* [Your goal] Would you please copy every line from the records that contains the word "battery"?

Scene images with change listings
==*==
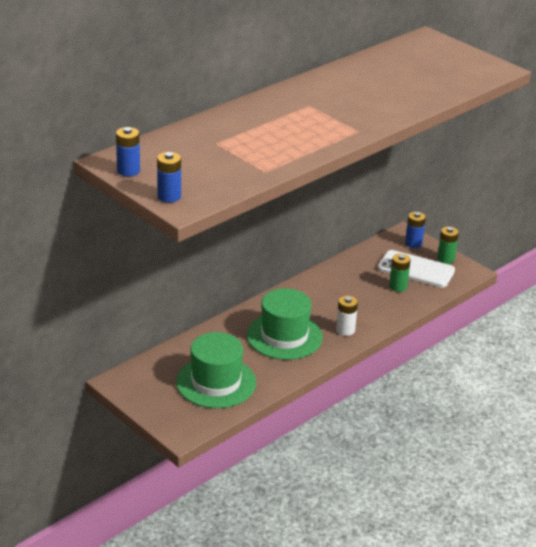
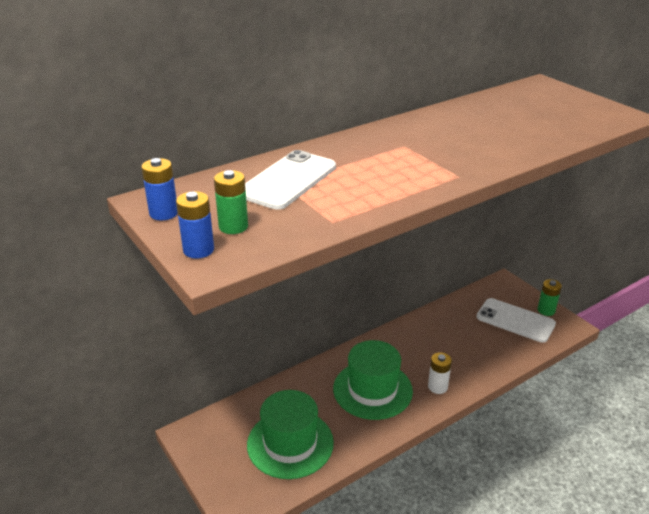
camera: 10 degrees right, 0 degrees up
(219, 140) = (288, 180): none -> white phone
(398, 287) = (496, 339): green battery -> green battery (233, 226)
(413, 243) = (513, 292): blue battery -> none

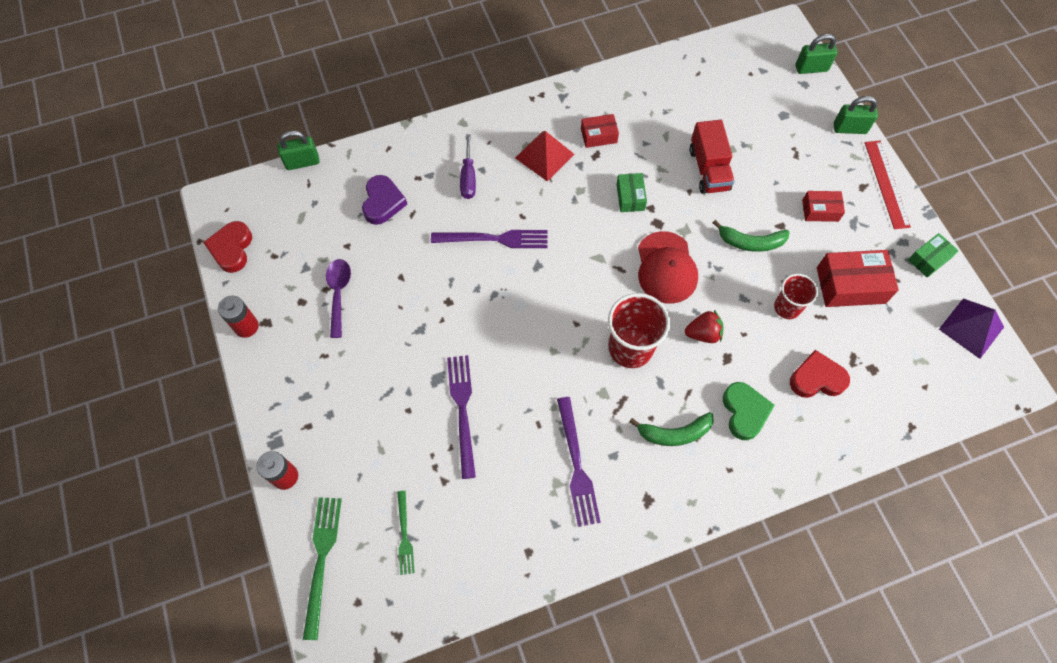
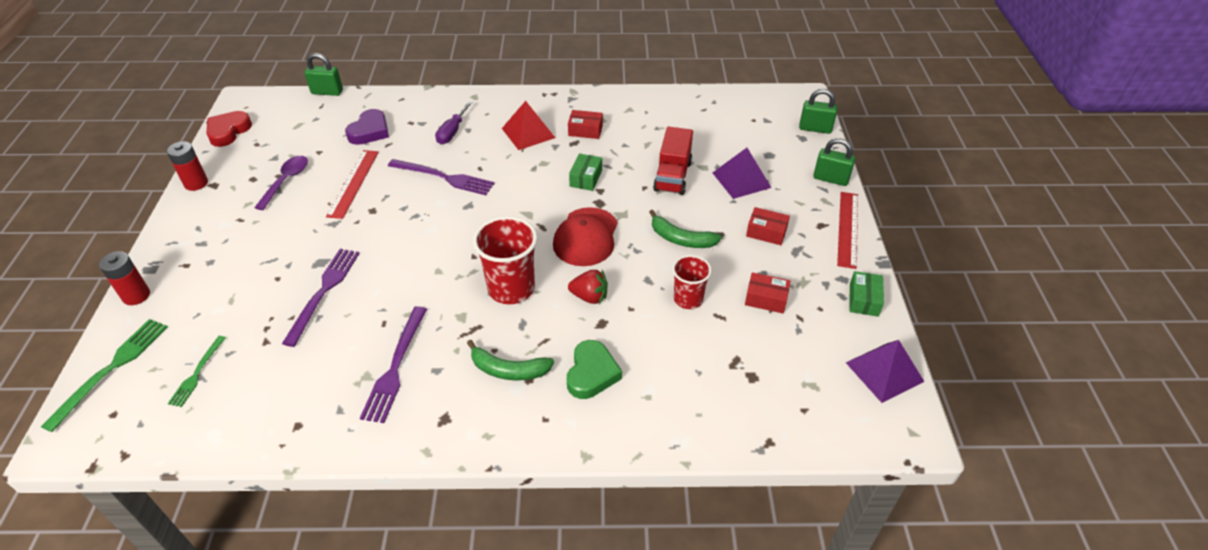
camera: 20 degrees right, 20 degrees down
(409, 274) = (353, 183): none -> red ruler
(772, 154) = (741, 180): none -> purple pyramid
(816, 378) = (685, 367): red heart -> none
(850, 285) = (766, 299): red box -> red box, size x0.58
(929, 259) = (863, 300): green box -> green box turned 60 degrees counterclockwise

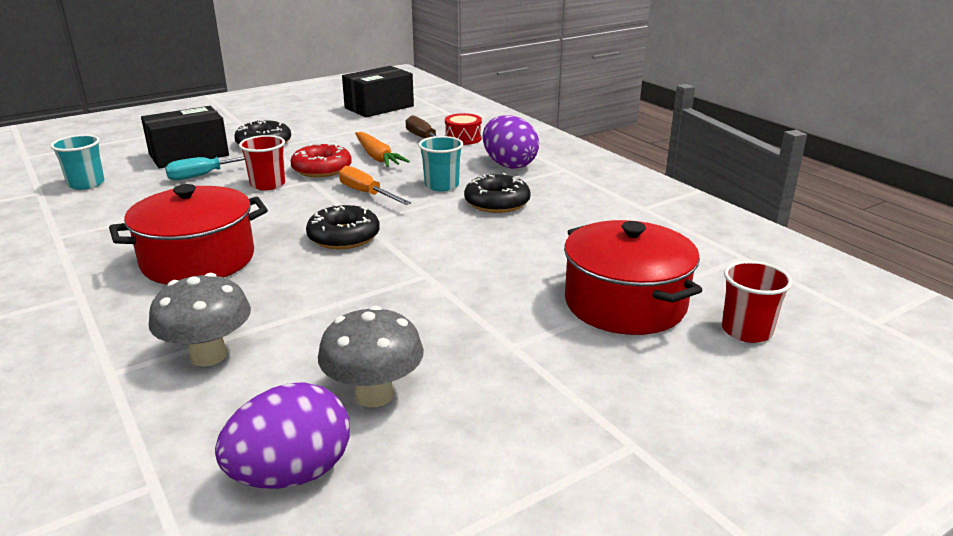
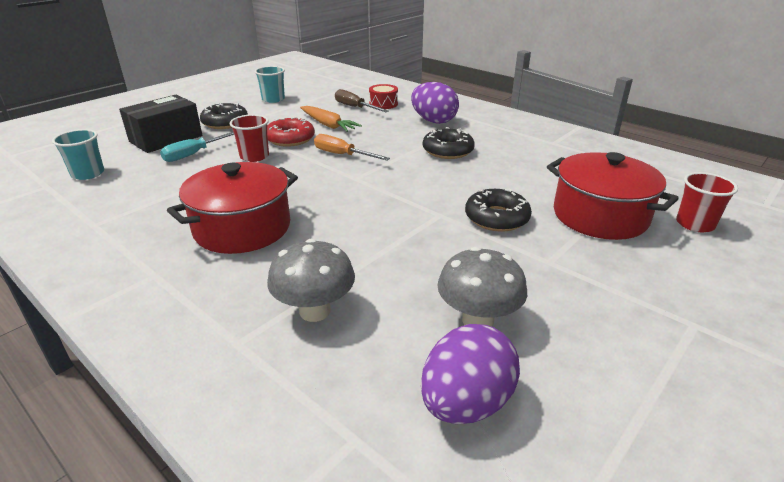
camera: 15 degrees left, 5 degrees up
(344, 237) = (351, 192): black donut -> black donut (496, 218)
(379, 107) = (299, 85): black box -> none
(441, 185) = (396, 142): turquoise cup -> turquoise cup (273, 99)

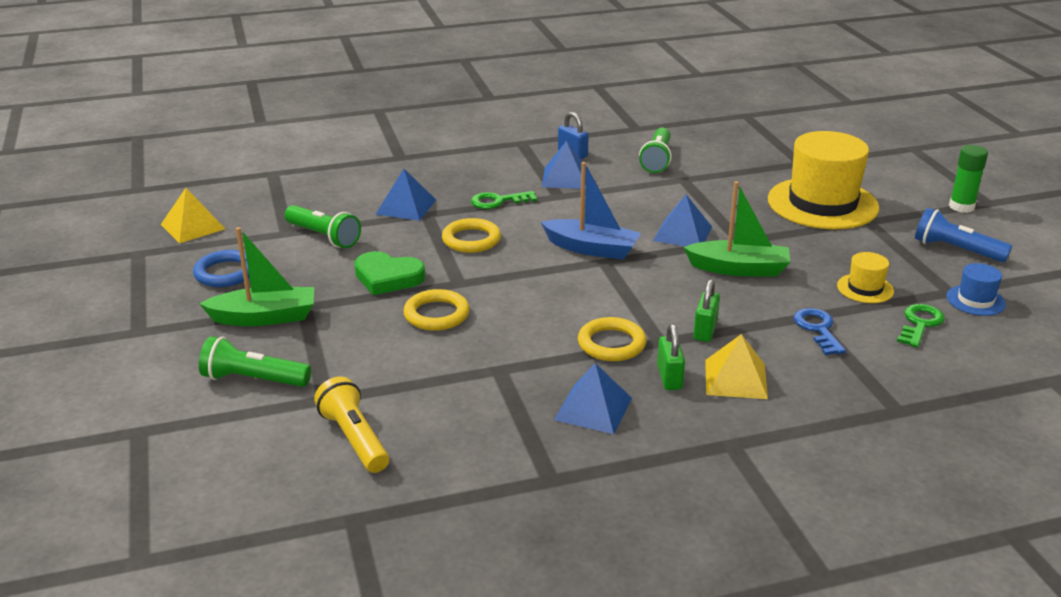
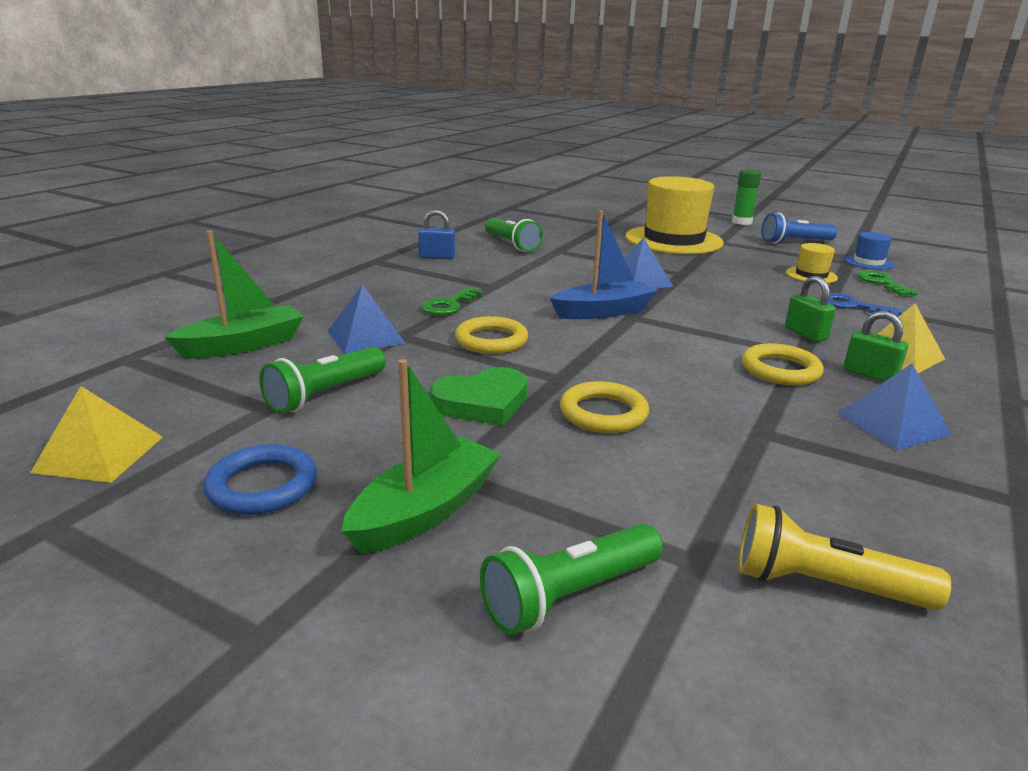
camera: 45 degrees left, 5 degrees down
(323, 237) = (325, 394): green flashlight -> green flashlight turned 135 degrees clockwise
(565, 178) = (468, 273): blue pyramid -> none
(738, 269) = (724, 289): green boat -> green boat (243, 345)

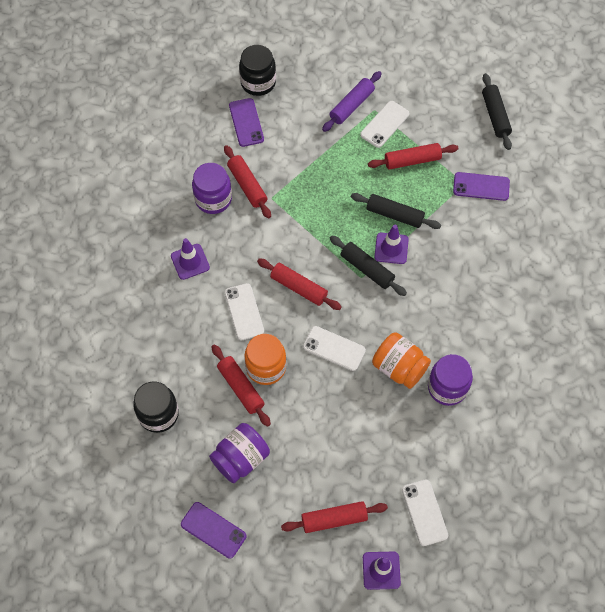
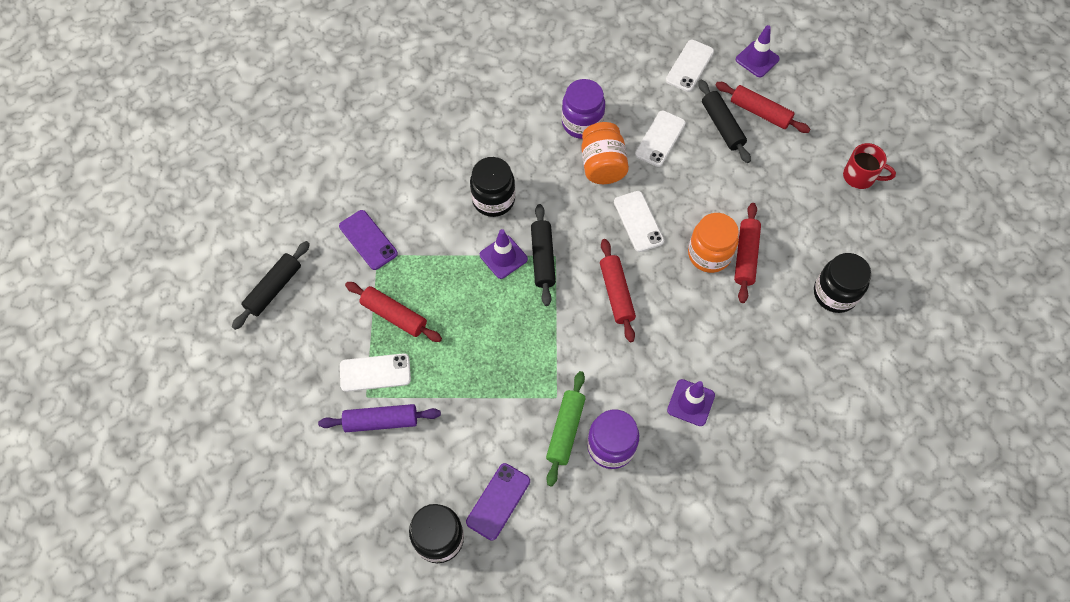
camera: 135 degrees left, 0 degrees up
(213, 530) = (860, 176): purple phone -> red mug
(240, 458) = (794, 206): purple jar -> none
(244, 312) = (684, 314): white phone -> white phone (660, 139)
(247, 185) = (565, 430): red rolling pin -> green rolling pin
(394, 215) = (467, 282): black rolling pin -> black rolling pin (722, 126)
(440, 278) = (493, 199): none -> black jar

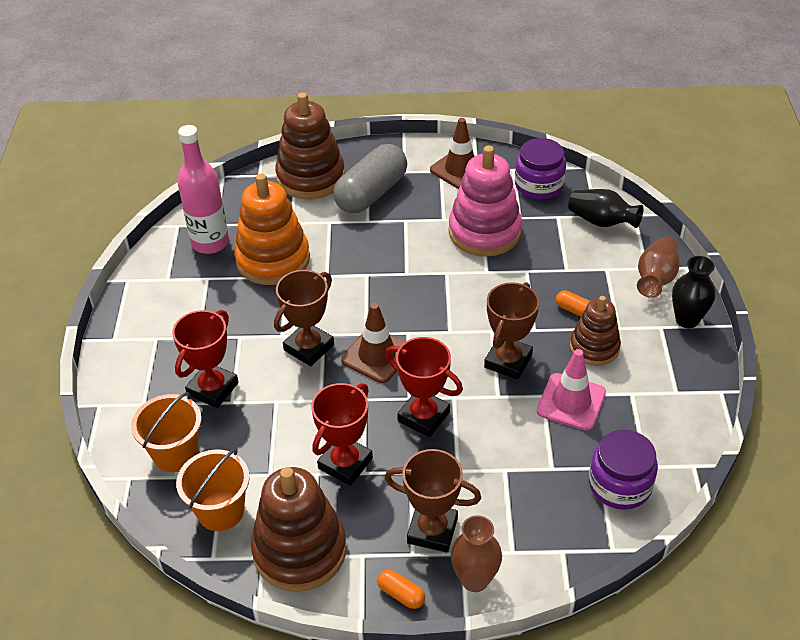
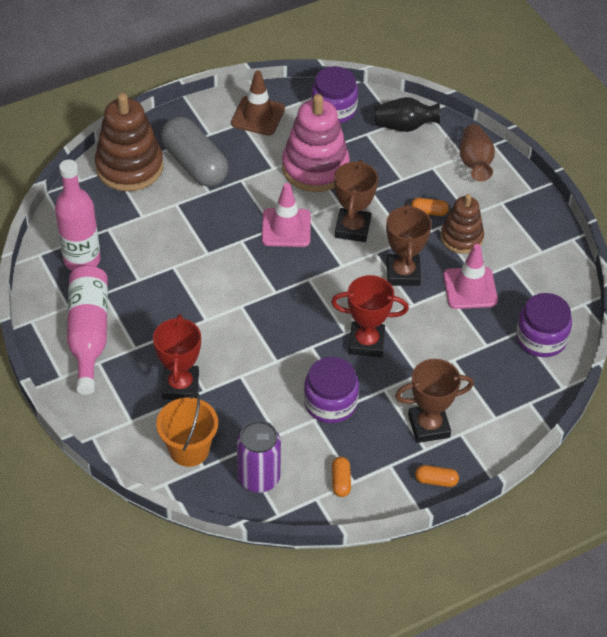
camera: 30 degrees left, 5 degrees up
(166, 310) = (89, 334): none -> pink bottle
(221, 511) = (259, 478): orange bucket -> purple can
(273, 259) = (150, 256): orange stacking toy -> none
(300, 550) = (341, 481): brown stacking toy -> orange capsule
(309, 347) = (236, 321): brown trophy -> brown trophy (352, 228)
(345, 463) = (330, 403): red trophy -> purple jar
(371, 193) = (195, 164): grey capsule -> grey capsule turned 45 degrees counterclockwise
(377, 355) = (297, 307): brown traffic cone -> none
(418, 277) = (286, 228): none -> pink traffic cone
(474, 579) = (481, 448): brown vase -> none
(687, 320) = (517, 189): black vase -> none

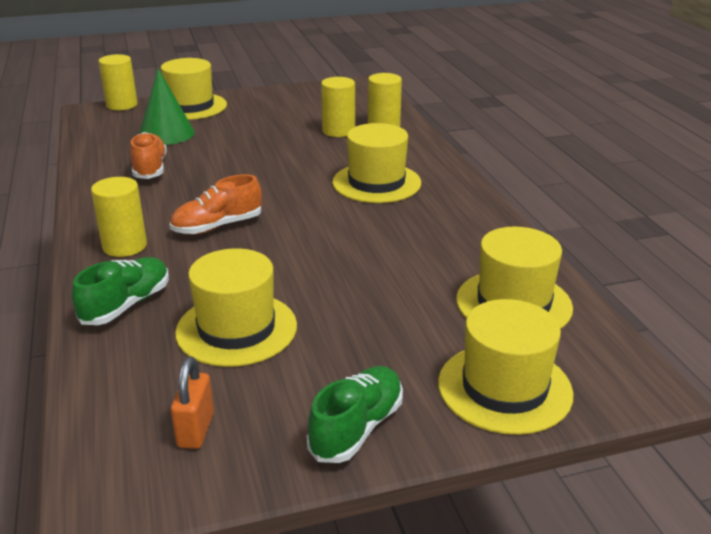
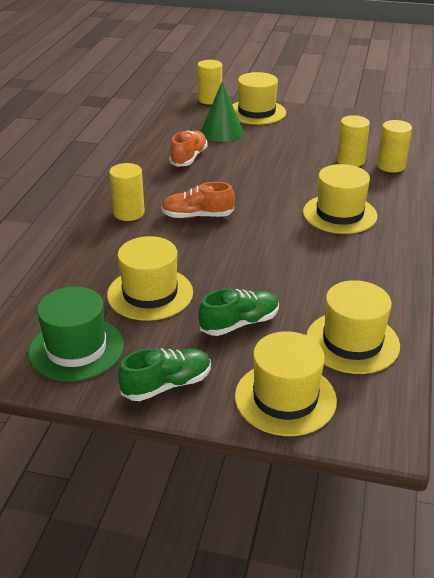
camera: 30 degrees right, 5 degrees up
(126, 305) = (99, 255): green shoe -> green shoe (239, 323)
(196, 430) = (76, 349): orange padlock -> green hat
==*==
* [Solution]
(398, 287) = (496, 339): green battery -> green battery (233, 226)
(413, 243) = (513, 292): blue battery -> none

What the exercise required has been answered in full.